→ **Exercise brief**:
How many lines in the data below contain the string "major", counting only matches with the same case? Reply with the number alone.

··· Record list

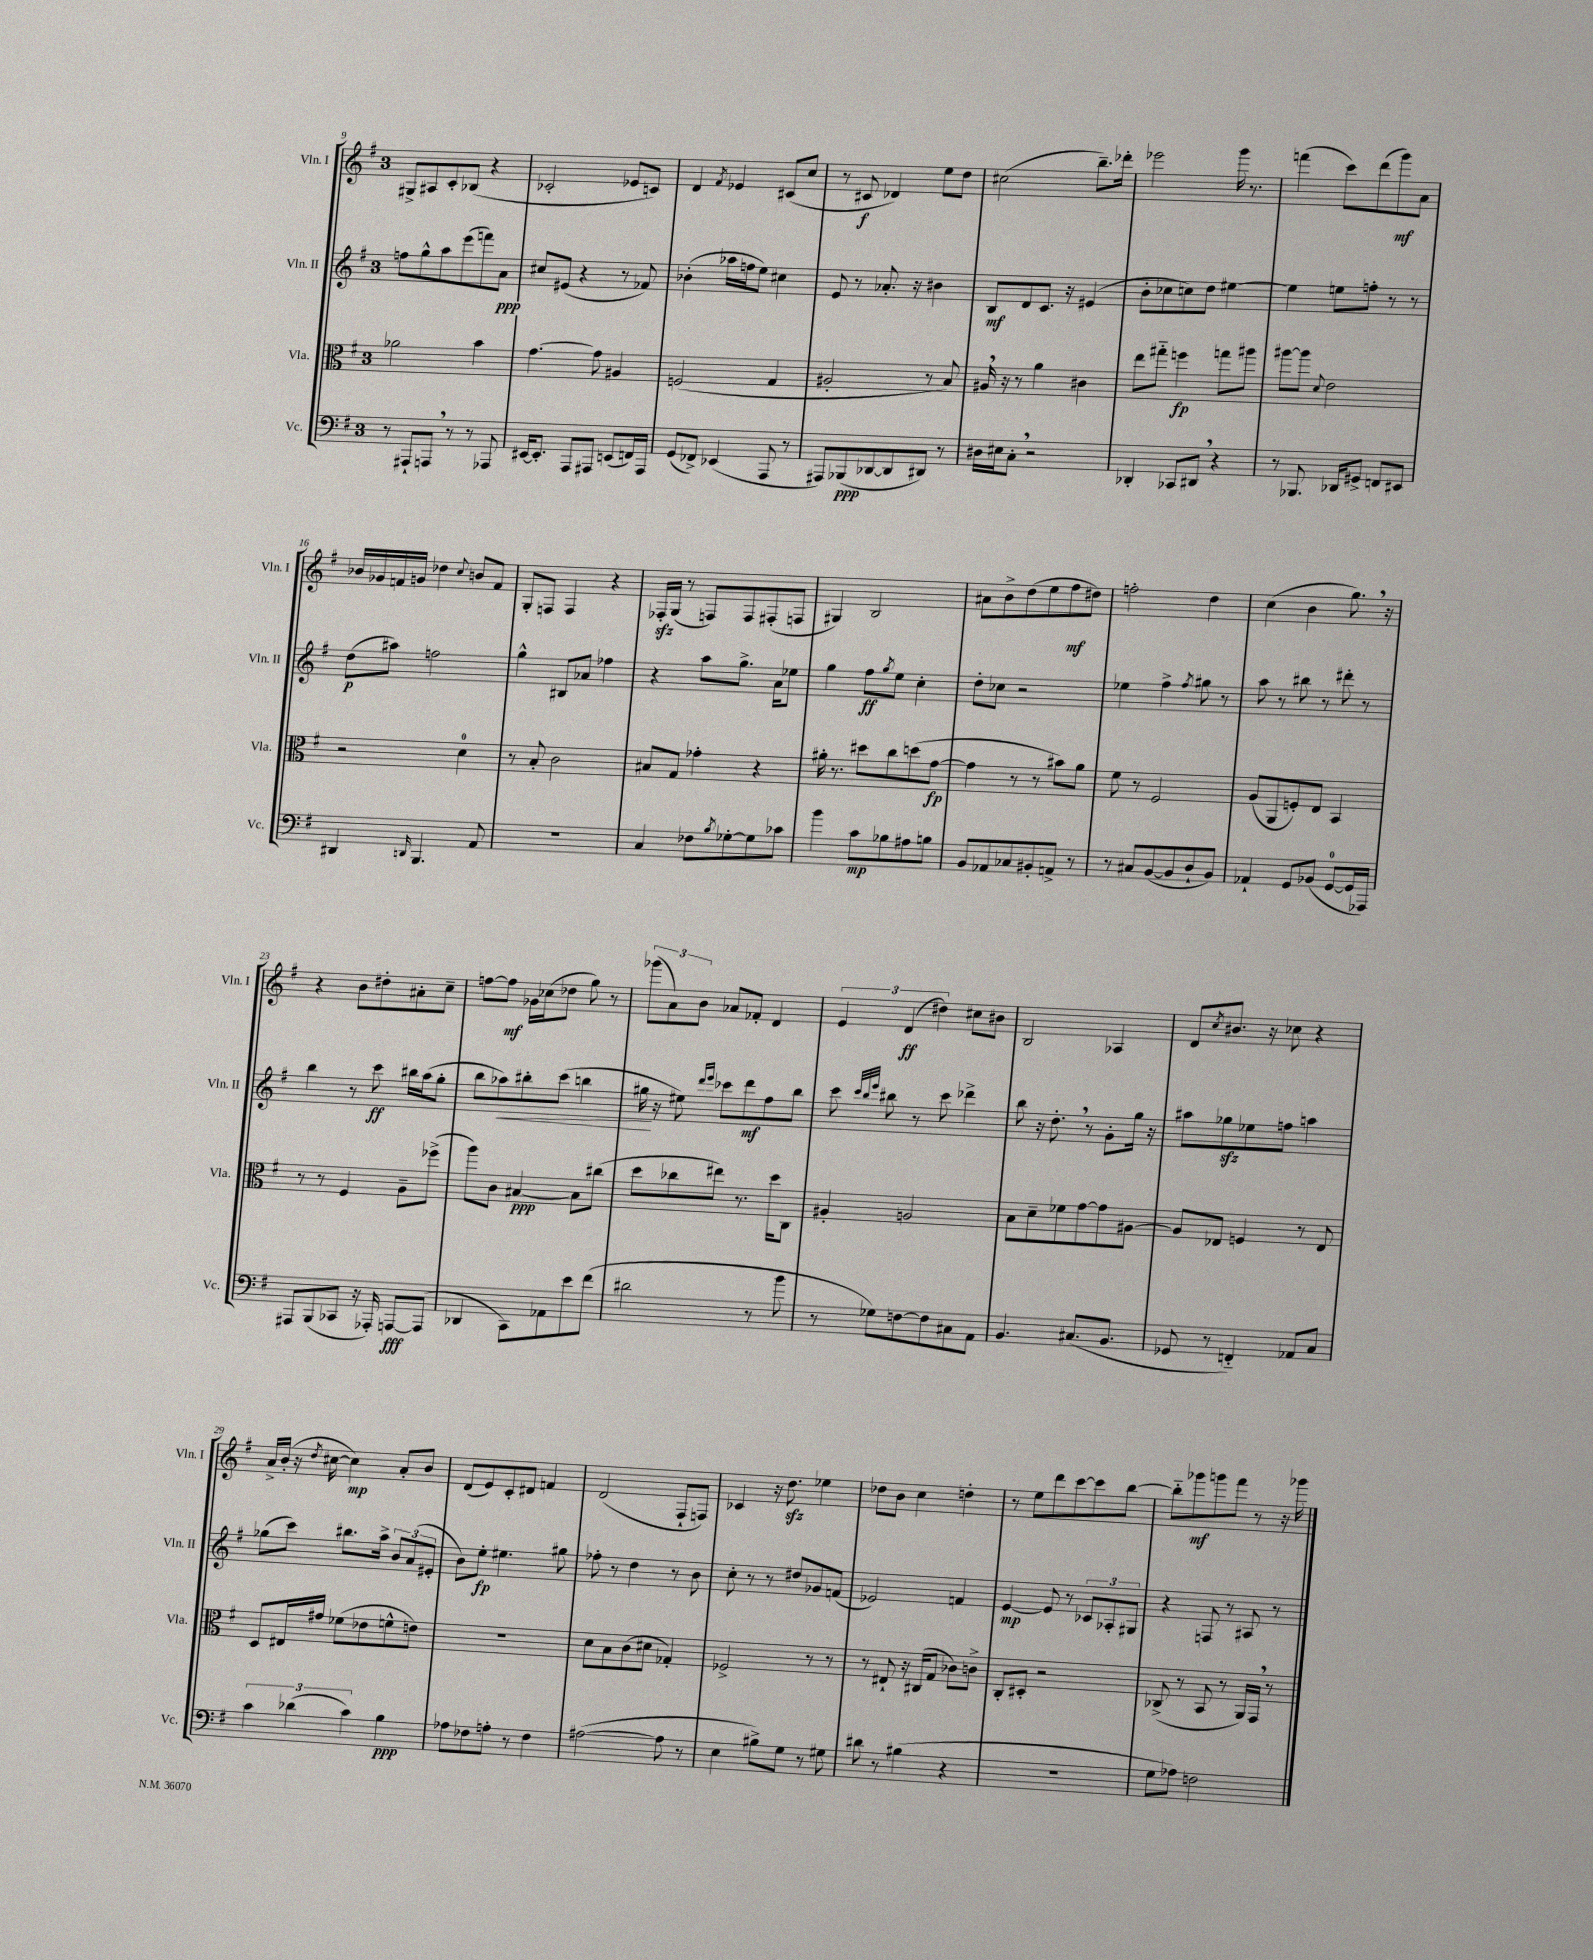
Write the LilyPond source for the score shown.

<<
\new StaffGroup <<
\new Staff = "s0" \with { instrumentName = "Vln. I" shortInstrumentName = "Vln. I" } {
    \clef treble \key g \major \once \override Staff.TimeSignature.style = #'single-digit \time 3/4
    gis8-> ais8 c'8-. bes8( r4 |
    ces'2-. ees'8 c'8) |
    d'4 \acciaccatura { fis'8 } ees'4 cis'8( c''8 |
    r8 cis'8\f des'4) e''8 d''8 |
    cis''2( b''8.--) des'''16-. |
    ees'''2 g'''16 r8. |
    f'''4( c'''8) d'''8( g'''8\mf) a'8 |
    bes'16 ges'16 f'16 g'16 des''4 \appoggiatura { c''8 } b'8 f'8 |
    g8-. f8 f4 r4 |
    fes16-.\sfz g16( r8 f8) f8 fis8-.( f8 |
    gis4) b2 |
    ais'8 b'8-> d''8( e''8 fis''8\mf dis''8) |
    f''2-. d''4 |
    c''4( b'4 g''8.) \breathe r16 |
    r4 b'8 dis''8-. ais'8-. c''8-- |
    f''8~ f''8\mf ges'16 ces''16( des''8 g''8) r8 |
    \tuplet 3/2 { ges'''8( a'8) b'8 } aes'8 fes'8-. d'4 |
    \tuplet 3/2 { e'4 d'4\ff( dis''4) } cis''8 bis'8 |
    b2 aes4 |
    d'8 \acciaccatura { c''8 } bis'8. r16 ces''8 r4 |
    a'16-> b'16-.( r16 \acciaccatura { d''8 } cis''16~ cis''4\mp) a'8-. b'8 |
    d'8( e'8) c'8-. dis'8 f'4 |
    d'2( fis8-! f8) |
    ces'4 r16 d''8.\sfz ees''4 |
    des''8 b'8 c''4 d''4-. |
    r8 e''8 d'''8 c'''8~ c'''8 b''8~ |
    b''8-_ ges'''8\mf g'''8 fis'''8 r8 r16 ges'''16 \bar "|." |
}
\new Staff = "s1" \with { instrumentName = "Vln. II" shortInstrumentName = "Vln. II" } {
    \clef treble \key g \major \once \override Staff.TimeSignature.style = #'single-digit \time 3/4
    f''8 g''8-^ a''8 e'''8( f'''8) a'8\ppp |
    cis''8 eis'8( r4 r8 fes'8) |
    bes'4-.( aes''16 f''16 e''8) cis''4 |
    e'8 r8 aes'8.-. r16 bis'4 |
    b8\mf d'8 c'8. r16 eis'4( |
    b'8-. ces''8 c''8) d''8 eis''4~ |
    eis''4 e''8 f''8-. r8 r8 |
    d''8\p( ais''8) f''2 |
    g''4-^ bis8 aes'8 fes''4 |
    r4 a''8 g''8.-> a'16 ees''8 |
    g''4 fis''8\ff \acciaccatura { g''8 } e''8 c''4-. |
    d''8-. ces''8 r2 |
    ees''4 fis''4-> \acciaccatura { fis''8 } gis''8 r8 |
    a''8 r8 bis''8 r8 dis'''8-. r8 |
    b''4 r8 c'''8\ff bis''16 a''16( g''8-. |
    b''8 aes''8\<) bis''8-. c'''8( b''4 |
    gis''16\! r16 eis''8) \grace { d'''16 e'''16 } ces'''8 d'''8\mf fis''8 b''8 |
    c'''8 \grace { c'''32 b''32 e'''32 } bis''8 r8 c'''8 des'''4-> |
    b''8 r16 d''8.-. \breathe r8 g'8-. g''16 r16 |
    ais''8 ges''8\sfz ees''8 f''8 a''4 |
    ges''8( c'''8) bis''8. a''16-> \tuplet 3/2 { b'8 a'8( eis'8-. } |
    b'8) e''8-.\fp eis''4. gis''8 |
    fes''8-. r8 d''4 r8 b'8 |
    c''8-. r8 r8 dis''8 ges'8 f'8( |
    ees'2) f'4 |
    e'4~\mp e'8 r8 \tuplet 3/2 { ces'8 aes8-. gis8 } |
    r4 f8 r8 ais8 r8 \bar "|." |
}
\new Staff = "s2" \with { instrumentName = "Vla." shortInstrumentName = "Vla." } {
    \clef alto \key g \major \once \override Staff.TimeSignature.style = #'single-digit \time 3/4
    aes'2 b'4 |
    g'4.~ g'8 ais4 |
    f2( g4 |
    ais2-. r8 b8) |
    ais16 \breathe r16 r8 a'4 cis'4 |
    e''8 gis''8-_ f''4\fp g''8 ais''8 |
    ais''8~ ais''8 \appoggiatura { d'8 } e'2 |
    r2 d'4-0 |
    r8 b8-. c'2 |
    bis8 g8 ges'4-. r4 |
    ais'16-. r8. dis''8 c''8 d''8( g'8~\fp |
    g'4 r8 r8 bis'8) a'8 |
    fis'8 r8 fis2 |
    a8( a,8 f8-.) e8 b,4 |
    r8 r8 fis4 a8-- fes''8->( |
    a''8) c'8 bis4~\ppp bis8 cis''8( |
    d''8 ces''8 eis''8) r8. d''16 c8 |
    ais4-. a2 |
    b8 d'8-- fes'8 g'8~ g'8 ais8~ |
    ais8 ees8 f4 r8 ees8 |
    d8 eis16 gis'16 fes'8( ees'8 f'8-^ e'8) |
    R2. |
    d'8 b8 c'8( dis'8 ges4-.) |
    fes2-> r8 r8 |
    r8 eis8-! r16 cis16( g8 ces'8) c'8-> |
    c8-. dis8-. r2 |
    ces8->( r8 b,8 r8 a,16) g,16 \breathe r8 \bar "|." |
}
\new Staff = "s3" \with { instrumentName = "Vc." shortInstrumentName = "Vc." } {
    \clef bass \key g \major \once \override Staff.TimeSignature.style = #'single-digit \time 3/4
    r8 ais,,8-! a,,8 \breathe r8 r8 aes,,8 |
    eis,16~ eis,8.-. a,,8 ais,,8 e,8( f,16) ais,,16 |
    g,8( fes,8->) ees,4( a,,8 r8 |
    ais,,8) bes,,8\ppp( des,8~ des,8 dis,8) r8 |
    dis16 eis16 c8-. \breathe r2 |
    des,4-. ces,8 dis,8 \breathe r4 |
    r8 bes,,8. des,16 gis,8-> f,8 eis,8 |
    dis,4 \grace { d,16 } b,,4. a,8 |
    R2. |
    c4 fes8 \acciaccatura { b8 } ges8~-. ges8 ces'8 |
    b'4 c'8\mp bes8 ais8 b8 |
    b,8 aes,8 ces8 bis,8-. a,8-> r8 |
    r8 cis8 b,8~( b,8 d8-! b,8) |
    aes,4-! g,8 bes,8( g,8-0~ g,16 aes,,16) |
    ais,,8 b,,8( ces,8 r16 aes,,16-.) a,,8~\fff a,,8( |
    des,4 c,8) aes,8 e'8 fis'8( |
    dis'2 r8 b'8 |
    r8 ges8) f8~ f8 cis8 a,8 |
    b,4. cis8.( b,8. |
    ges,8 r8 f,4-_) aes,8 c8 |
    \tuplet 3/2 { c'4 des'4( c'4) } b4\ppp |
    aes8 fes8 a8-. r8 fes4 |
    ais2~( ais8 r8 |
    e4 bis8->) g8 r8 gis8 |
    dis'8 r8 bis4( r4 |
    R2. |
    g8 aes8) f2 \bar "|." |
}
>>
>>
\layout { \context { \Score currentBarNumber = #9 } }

······

→ **Written reply**:
4